## What to produce
Please copy exactly the lines from the first in the records through the line that contains "none -> purple brick E3:E5 level 1", but not the pictures.

:::::

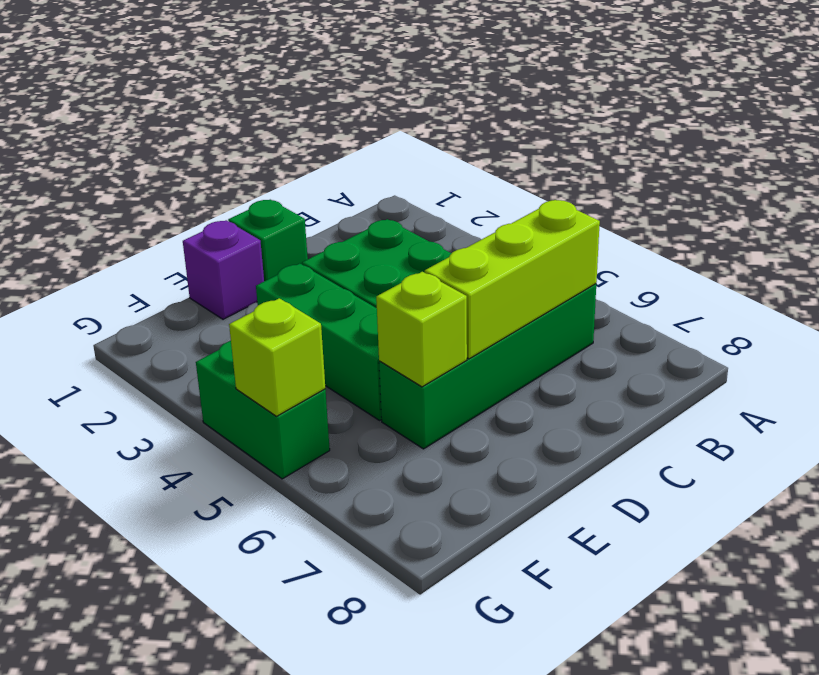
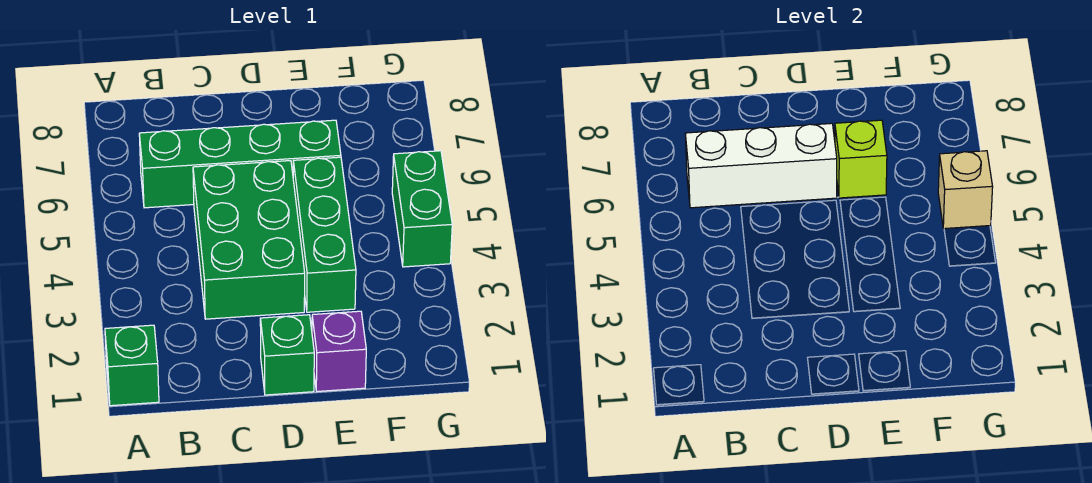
none -> green brick A1 level 1
lime brick B6:D6 level 2 -> white brick B6:D6 level 2
lime brick G5 level 2 -> tan brick G5 level 2

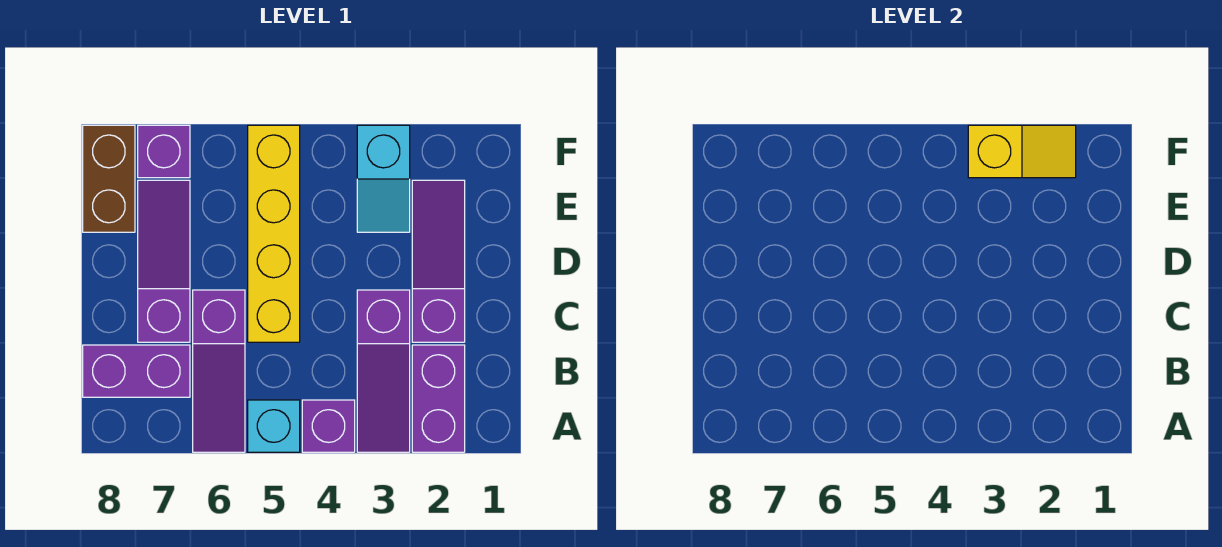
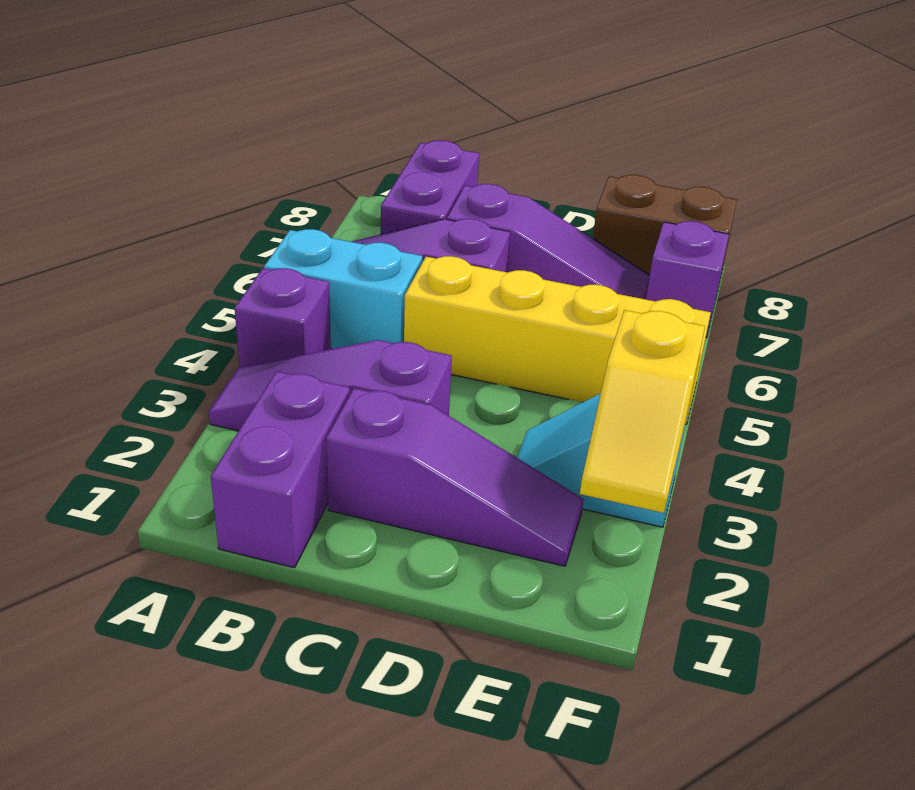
purple brick A2:B2 level 1 -> purple brick B1:B2 level 1
cyan brick A5 level 1 -> cyan brick A5:B5 level 1

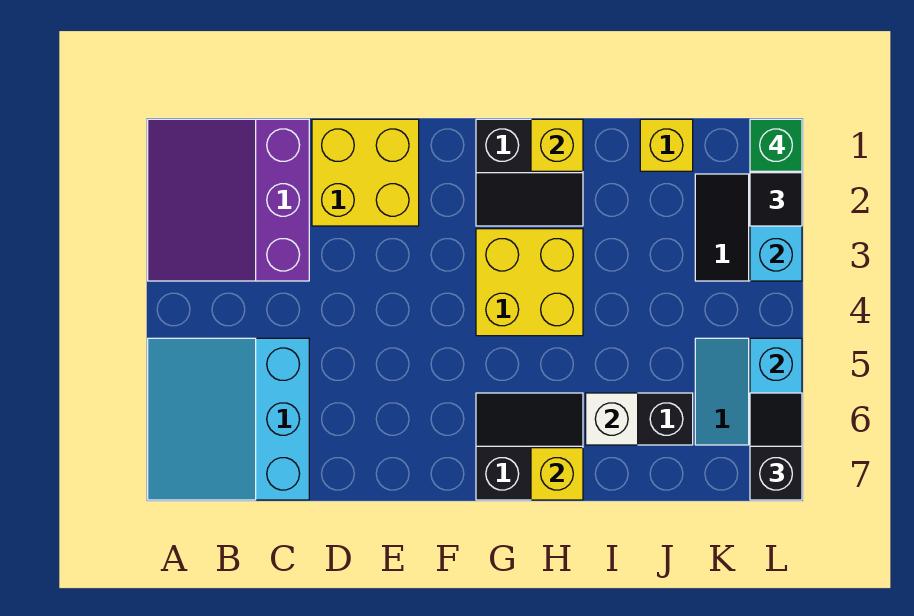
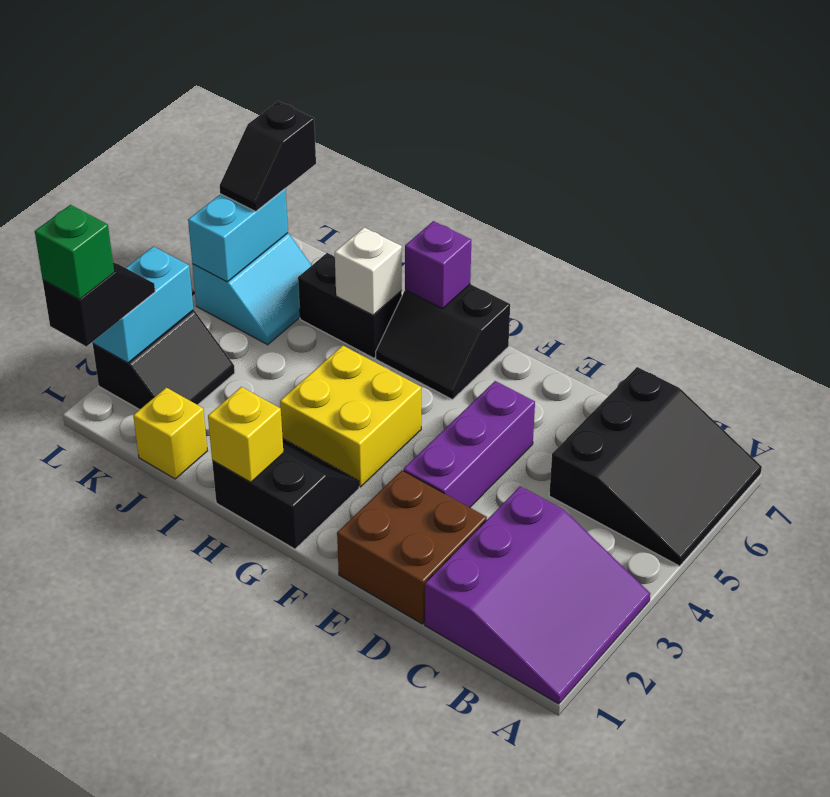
cyan slope A5:C7 level 1 top C -> black slope A5:C7 level 1 top C
yellow brick D1:E2 level 1 -> brown brick D1:E2 level 1
none -> purple brick E3:E5 level 1
yellow brick H7 level 2 -> purple brick H7 level 2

:::::

## Task output
none -> green brick A1 level 1
lime brick B6:D6 level 2 -> white brick B6:D6 level 2
lime brick G5 level 2 -> tan brick G5 level 2

purple brick A2:B2 level 1 -> purple brick B1:B2 level 1
cyan brick A5 level 1 -> cyan brick A5:B5 level 1

cyan slope A5:C7 level 1 top C -> black slope A5:C7 level 1 top C
yellow brick D1:E2 level 1 -> brown brick D1:E2 level 1
none -> purple brick E3:E5 level 1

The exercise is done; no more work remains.